§ **JOB**:
Copy the lines below word for word, and leave the picture out of your copy.
--- start ---
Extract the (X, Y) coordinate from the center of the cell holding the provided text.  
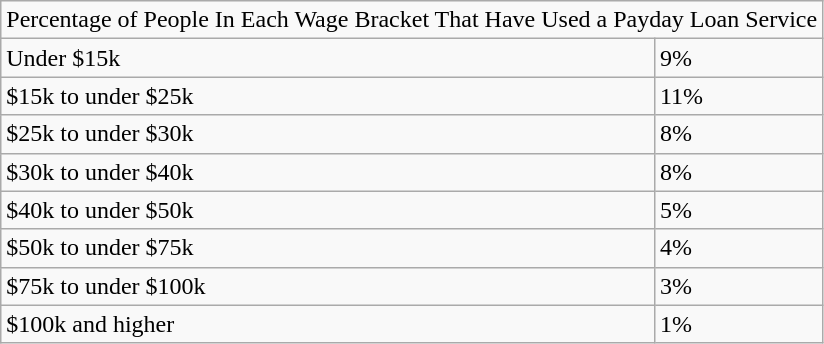
$25k to under $30k (328, 134)
1% (738, 324)
$100k and higher (328, 324)
$75k to under $100k (328, 286)
11% (738, 96)
4% (738, 248)
9% (738, 58)
$30k to under $40k (328, 172)
3% (738, 286)
5% (738, 210)
$40k to under $50k (328, 210)
Percentage of People In Each Wage Bracket That Have Used a Payday Loan Service (412, 20)
Under $15k (328, 58)
$15k to under $25k (328, 96)
$50k to under $75k (328, 248)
--- end ---
§ **ANSWER TO THE PROBLEM**:
Extract the (X, Y) coordinate from the center of the cell holding the provided text.  
$25k to under $30k (328, 134)
1% (738, 324)
$100k and higher (328, 324)
$75k to under $100k (328, 286)
11% (738, 96)
4% (738, 248)
9% (738, 58)
$30k to under $40k (328, 172)
3% (738, 286)
5% (738, 210)
$40k to under $50k (328, 210)
Percentage of People In Each Wage Bracket That Have Used a Payday Loan Service (412, 20)
Under $15k (328, 58)
$15k to under $25k (328, 96)
$50k to under $75k (328, 248)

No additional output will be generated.